Task requirements: Pictures excluded, output the lines of the data below between the one holding "blue ellipse: moved 2 px right" and the one holding "gray square at", inclusive, exactly as they stand.

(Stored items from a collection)
------------------------------------------------------------

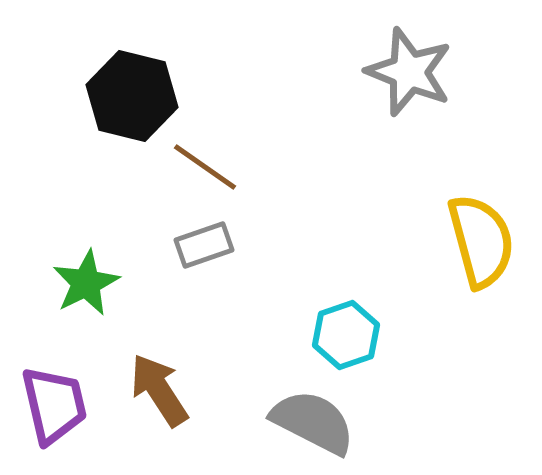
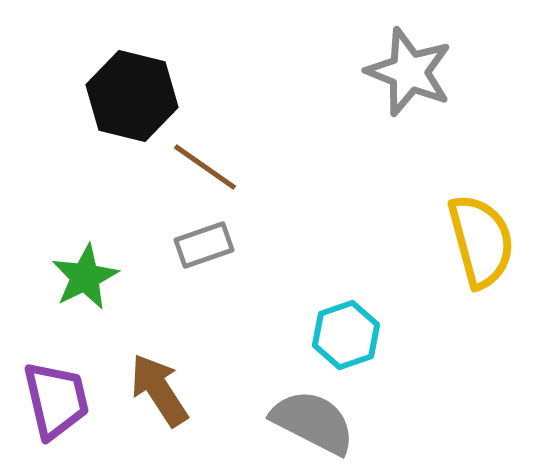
green star: moved 1 px left, 6 px up
purple trapezoid: moved 2 px right, 5 px up
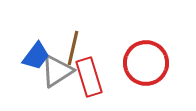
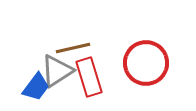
brown line: rotated 64 degrees clockwise
blue trapezoid: moved 31 px down
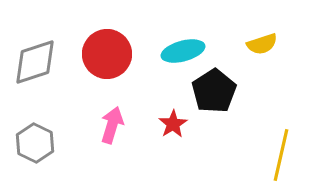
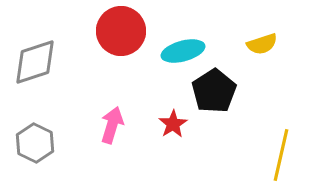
red circle: moved 14 px right, 23 px up
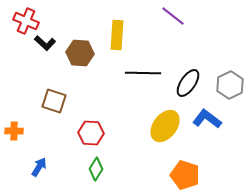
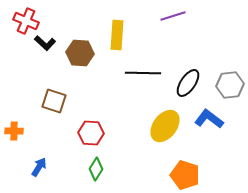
purple line: rotated 55 degrees counterclockwise
gray hexagon: rotated 20 degrees clockwise
blue L-shape: moved 2 px right
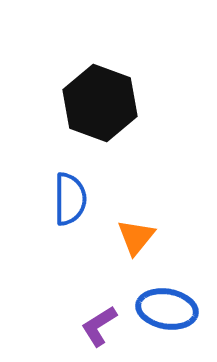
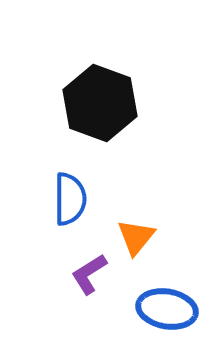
purple L-shape: moved 10 px left, 52 px up
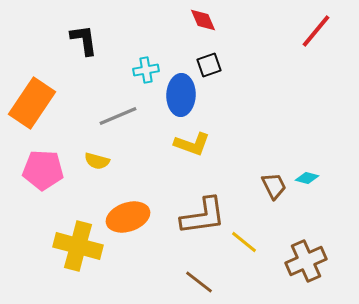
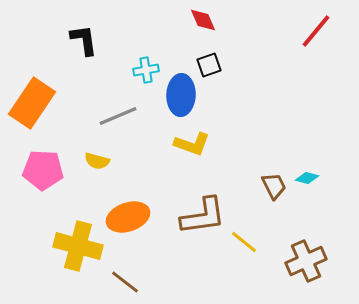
brown line: moved 74 px left
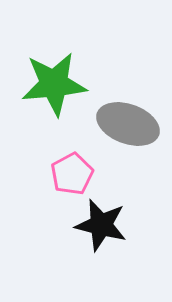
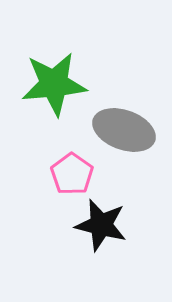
gray ellipse: moved 4 px left, 6 px down
pink pentagon: rotated 9 degrees counterclockwise
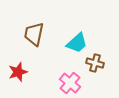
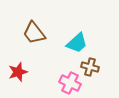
brown trapezoid: moved 1 px up; rotated 50 degrees counterclockwise
brown cross: moved 5 px left, 4 px down
pink cross: rotated 15 degrees counterclockwise
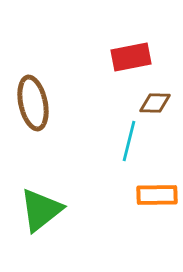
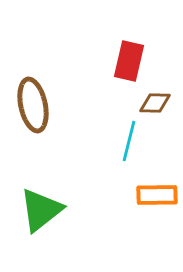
red rectangle: moved 2 px left, 4 px down; rotated 66 degrees counterclockwise
brown ellipse: moved 2 px down
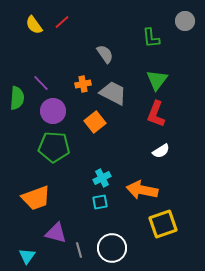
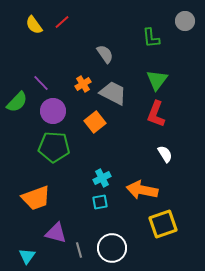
orange cross: rotated 21 degrees counterclockwise
green semicircle: moved 4 px down; rotated 40 degrees clockwise
white semicircle: moved 4 px right, 3 px down; rotated 90 degrees counterclockwise
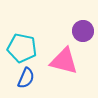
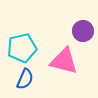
cyan pentagon: rotated 24 degrees counterclockwise
blue semicircle: moved 1 px left, 1 px down
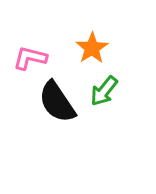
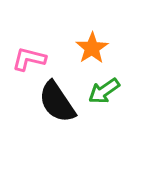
pink L-shape: moved 1 px left, 1 px down
green arrow: rotated 16 degrees clockwise
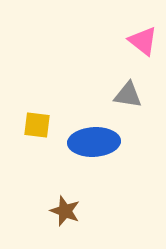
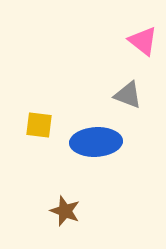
gray triangle: rotated 12 degrees clockwise
yellow square: moved 2 px right
blue ellipse: moved 2 px right
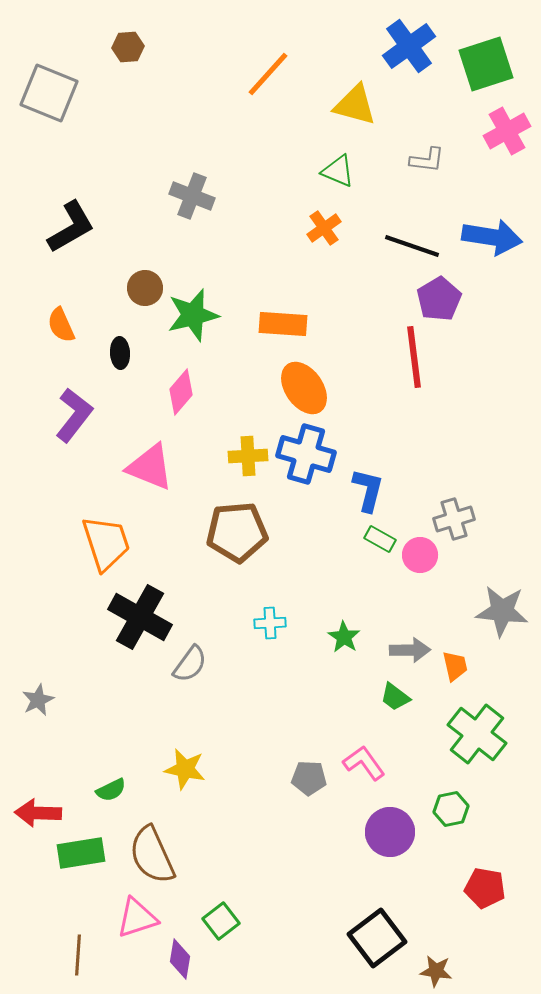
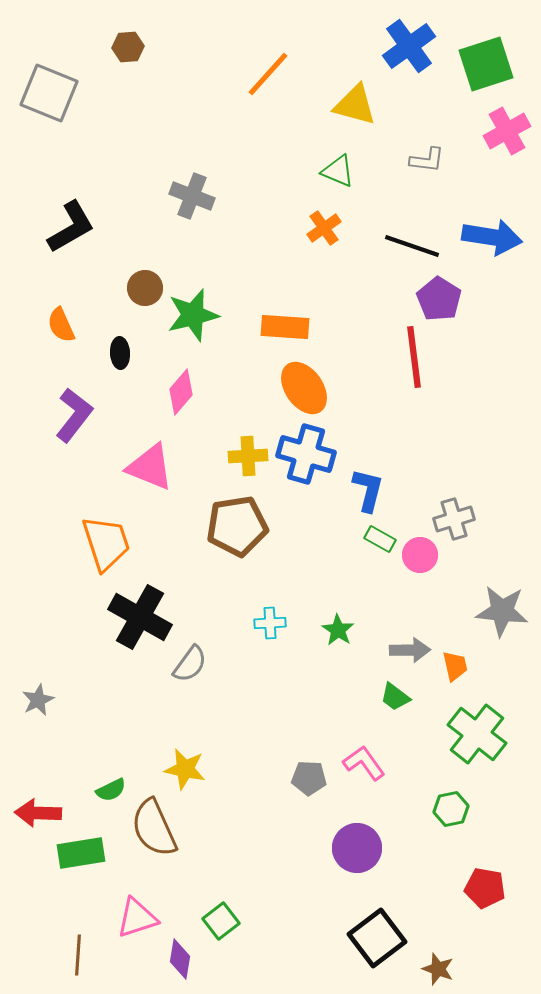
purple pentagon at (439, 299): rotated 9 degrees counterclockwise
orange rectangle at (283, 324): moved 2 px right, 3 px down
brown pentagon at (237, 532): moved 6 px up; rotated 4 degrees counterclockwise
green star at (344, 637): moved 6 px left, 7 px up
purple circle at (390, 832): moved 33 px left, 16 px down
brown semicircle at (152, 855): moved 2 px right, 27 px up
brown star at (436, 971): moved 2 px right, 2 px up; rotated 12 degrees clockwise
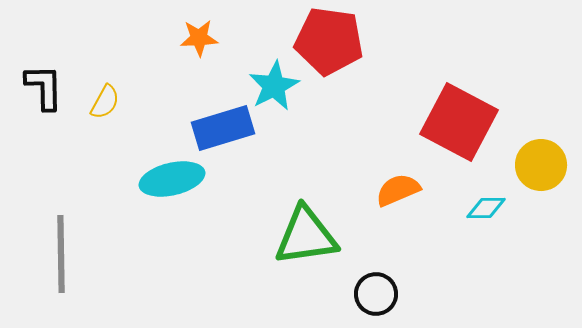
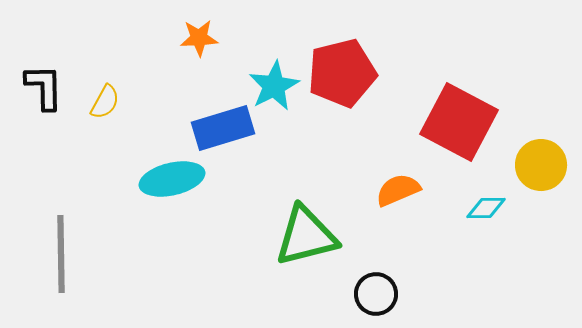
red pentagon: moved 13 px right, 32 px down; rotated 22 degrees counterclockwise
green triangle: rotated 6 degrees counterclockwise
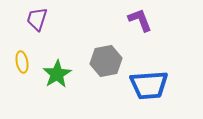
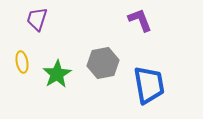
gray hexagon: moved 3 px left, 2 px down
blue trapezoid: rotated 96 degrees counterclockwise
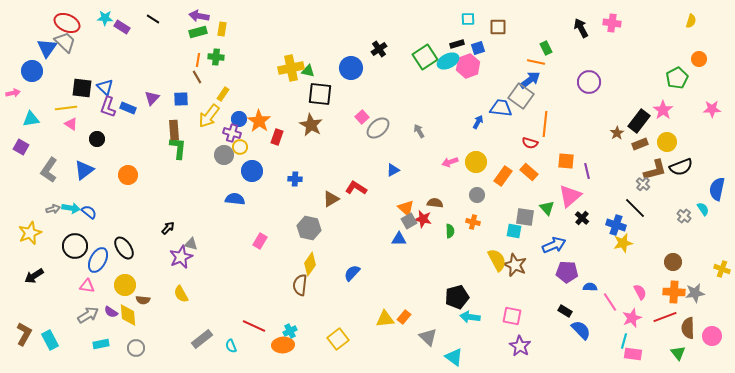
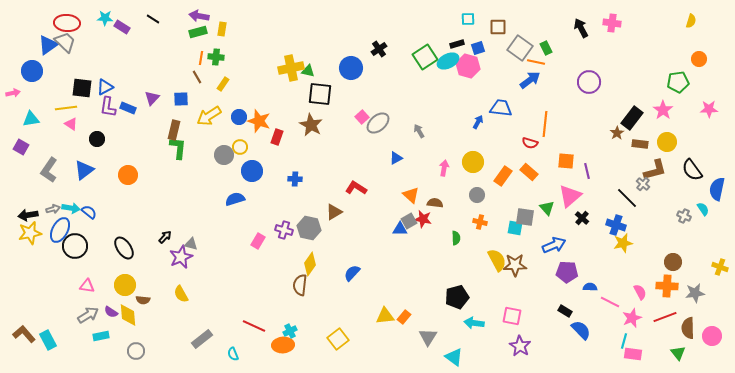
red ellipse at (67, 23): rotated 20 degrees counterclockwise
blue triangle at (47, 48): moved 1 px right, 3 px up; rotated 20 degrees clockwise
orange line at (198, 60): moved 3 px right, 2 px up
pink hexagon at (468, 66): rotated 25 degrees counterclockwise
green pentagon at (677, 78): moved 1 px right, 4 px down; rotated 20 degrees clockwise
blue triangle at (105, 87): rotated 48 degrees clockwise
yellow rectangle at (223, 94): moved 10 px up
gray square at (521, 96): moved 1 px left, 48 px up
purple L-shape at (108, 107): rotated 10 degrees counterclockwise
pink star at (712, 109): moved 3 px left
yellow arrow at (209, 116): rotated 20 degrees clockwise
blue circle at (239, 119): moved 2 px up
orange star at (259, 121): rotated 15 degrees counterclockwise
black rectangle at (639, 121): moved 7 px left, 3 px up
gray ellipse at (378, 128): moved 5 px up
brown rectangle at (174, 130): rotated 18 degrees clockwise
purple cross at (232, 133): moved 52 px right, 97 px down
brown rectangle at (640, 144): rotated 28 degrees clockwise
pink arrow at (450, 162): moved 6 px left, 6 px down; rotated 119 degrees clockwise
yellow circle at (476, 162): moved 3 px left
black semicircle at (681, 167): moved 11 px right, 3 px down; rotated 75 degrees clockwise
blue triangle at (393, 170): moved 3 px right, 12 px up
blue semicircle at (235, 199): rotated 24 degrees counterclockwise
brown triangle at (331, 199): moved 3 px right, 13 px down
orange triangle at (406, 208): moved 5 px right, 13 px up
black line at (635, 208): moved 8 px left, 10 px up
gray cross at (684, 216): rotated 16 degrees counterclockwise
orange cross at (473, 222): moved 7 px right
black arrow at (168, 228): moved 3 px left, 9 px down
green semicircle at (450, 231): moved 6 px right, 7 px down
cyan square at (514, 231): moved 1 px right, 3 px up
yellow star at (30, 233): rotated 10 degrees clockwise
blue triangle at (399, 239): moved 1 px right, 10 px up
pink rectangle at (260, 241): moved 2 px left
blue ellipse at (98, 260): moved 38 px left, 30 px up
brown star at (515, 265): rotated 25 degrees counterclockwise
yellow cross at (722, 269): moved 2 px left, 2 px up
black arrow at (34, 276): moved 6 px left, 61 px up; rotated 24 degrees clockwise
orange cross at (674, 292): moved 7 px left, 6 px up
pink line at (610, 302): rotated 30 degrees counterclockwise
cyan arrow at (470, 317): moved 4 px right, 6 px down
yellow triangle at (385, 319): moved 3 px up
brown L-shape at (24, 334): rotated 70 degrees counterclockwise
gray triangle at (428, 337): rotated 18 degrees clockwise
cyan rectangle at (50, 340): moved 2 px left
cyan rectangle at (101, 344): moved 8 px up
cyan semicircle at (231, 346): moved 2 px right, 8 px down
gray circle at (136, 348): moved 3 px down
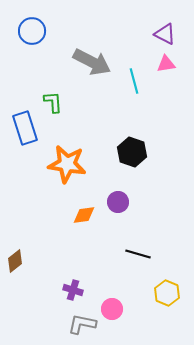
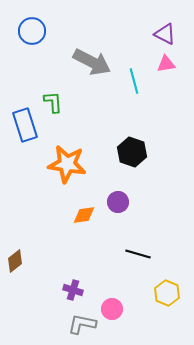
blue rectangle: moved 3 px up
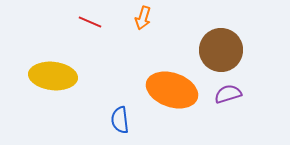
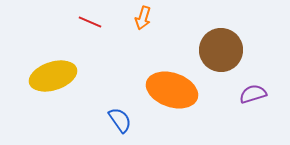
yellow ellipse: rotated 24 degrees counterclockwise
purple semicircle: moved 25 px right
blue semicircle: rotated 152 degrees clockwise
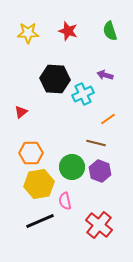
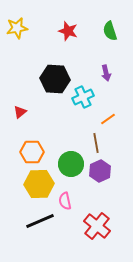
yellow star: moved 11 px left, 5 px up; rotated 10 degrees counterclockwise
purple arrow: moved 1 px right, 2 px up; rotated 119 degrees counterclockwise
cyan cross: moved 3 px down
red triangle: moved 1 px left
brown line: rotated 66 degrees clockwise
orange hexagon: moved 1 px right, 1 px up
green circle: moved 1 px left, 3 px up
purple hexagon: rotated 15 degrees clockwise
yellow hexagon: rotated 8 degrees clockwise
red cross: moved 2 px left, 1 px down
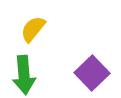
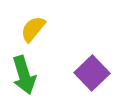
green arrow: rotated 12 degrees counterclockwise
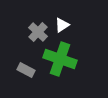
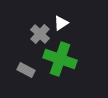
white triangle: moved 1 px left, 2 px up
gray cross: moved 2 px right, 2 px down
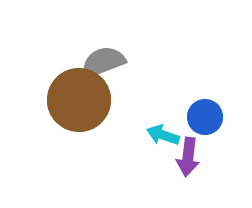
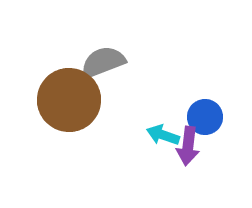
brown circle: moved 10 px left
purple arrow: moved 11 px up
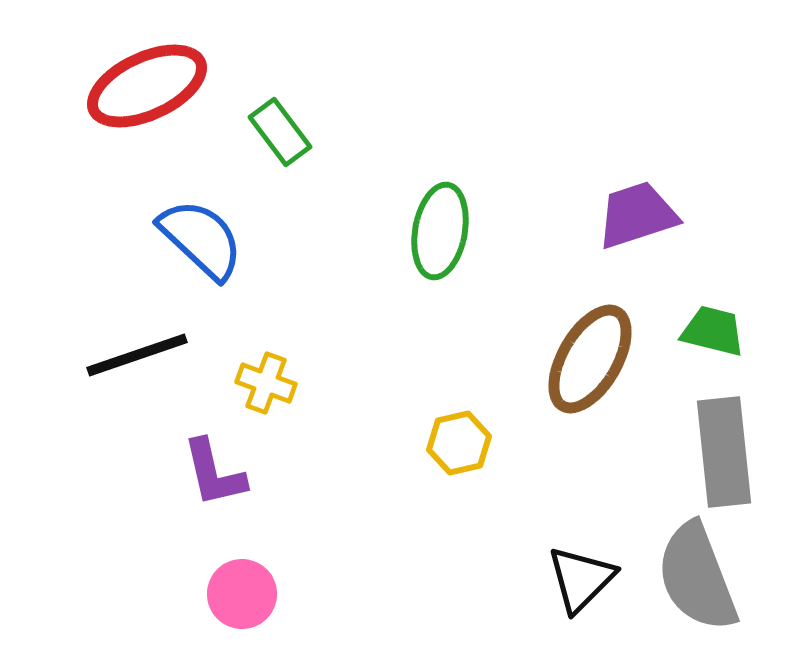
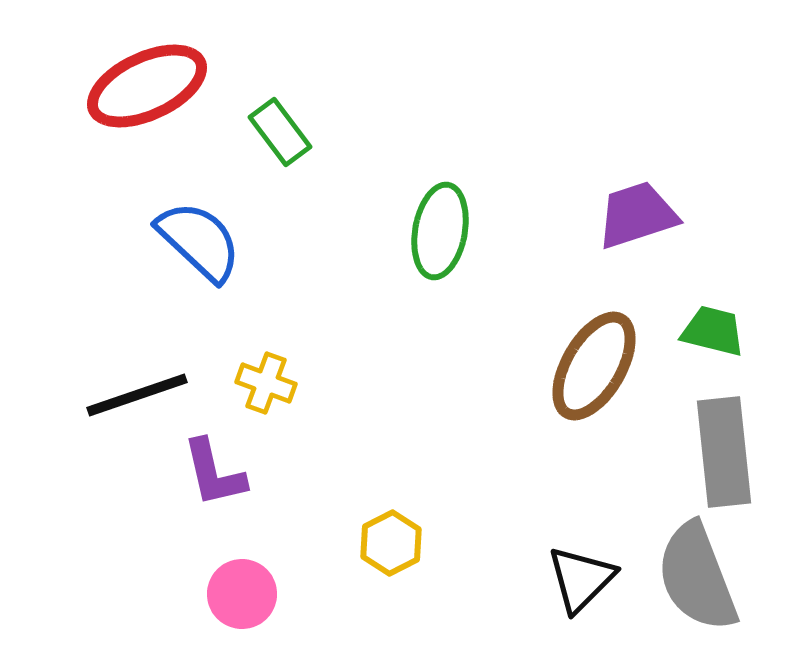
blue semicircle: moved 2 px left, 2 px down
black line: moved 40 px down
brown ellipse: moved 4 px right, 7 px down
yellow hexagon: moved 68 px left, 100 px down; rotated 14 degrees counterclockwise
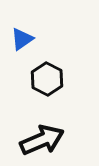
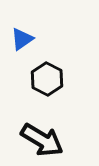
black arrow: rotated 54 degrees clockwise
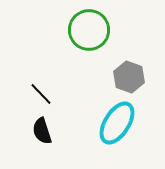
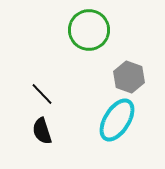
black line: moved 1 px right
cyan ellipse: moved 3 px up
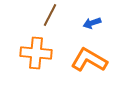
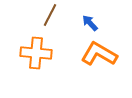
blue arrow: moved 2 px left; rotated 66 degrees clockwise
orange L-shape: moved 10 px right, 6 px up
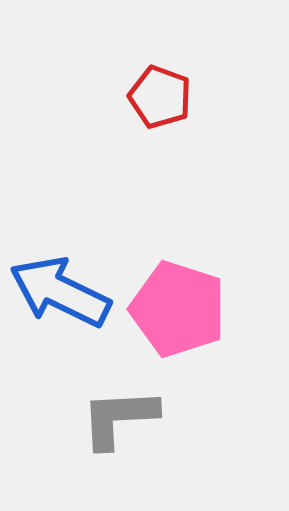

------------------------------------------------------------

Task output:
blue ellipse: moved 2 px right
purple pentagon at (439, 299): rotated 9 degrees counterclockwise
orange rectangle at (283, 324): moved 2 px right, 3 px down
brown pentagon at (237, 532): moved 6 px up; rotated 4 degrees counterclockwise
green star at (344, 637): moved 6 px left, 7 px up
purple circle at (390, 832): moved 33 px left, 16 px down
brown semicircle at (152, 855): moved 2 px right, 27 px up
brown star at (436, 971): moved 2 px right, 2 px up; rotated 12 degrees clockwise
red pentagon: moved 13 px right, 32 px down; rotated 22 degrees counterclockwise
green triangle: rotated 6 degrees counterclockwise
gray hexagon: moved 3 px left, 2 px down
blue trapezoid: rotated 96 degrees counterclockwise
red ellipse at (67, 23): rotated 20 degrees counterclockwise
blue triangle at (47, 48): moved 1 px right, 3 px up; rotated 20 degrees clockwise
orange line at (198, 60): moved 3 px right, 2 px up
pink hexagon at (468, 66): rotated 25 degrees counterclockwise
green pentagon at (677, 78): moved 1 px right, 4 px down; rotated 20 degrees clockwise
blue triangle at (105, 87): rotated 48 degrees clockwise
yellow rectangle at (223, 94): moved 10 px up
gray square at (521, 96): moved 1 px left, 48 px up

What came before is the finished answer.